• WORK TO BE COMPLETED
Starting at the line that contains "cyan rectangle: (90, 80) -> (74, 80), moved", write out every line to the end of the records below exactly, and leave out the pictures.

Entries taken from a collection

########################################

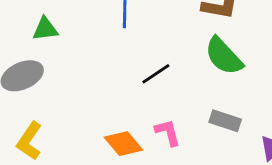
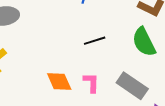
gray rectangle: (225, 121) -> (132, 86), size x1.4

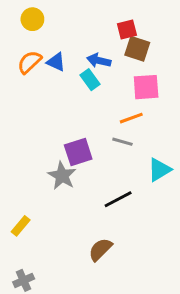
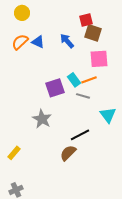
blue arrow: (99, 61) -> (67, 41), turned 35
cyan rectangle: (90, 80) -> (74, 80), moved
purple square: (78, 152) -> (55, 88), moved
cyan triangle: (159, 170) -> (108, 115), turned -36
brown semicircle: (100, 249) -> (68, 153), moved

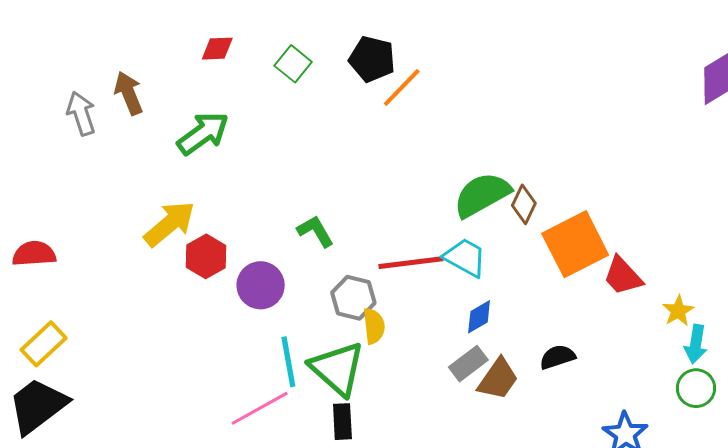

########################################

• ANSWER TO THE PROBLEM
cyan rectangle: (90, 80) -> (74, 80), moved
purple square: (78, 152) -> (55, 88), moved
cyan triangle: (159, 170) -> (108, 115), turned -36
brown semicircle: (100, 249) -> (68, 153), moved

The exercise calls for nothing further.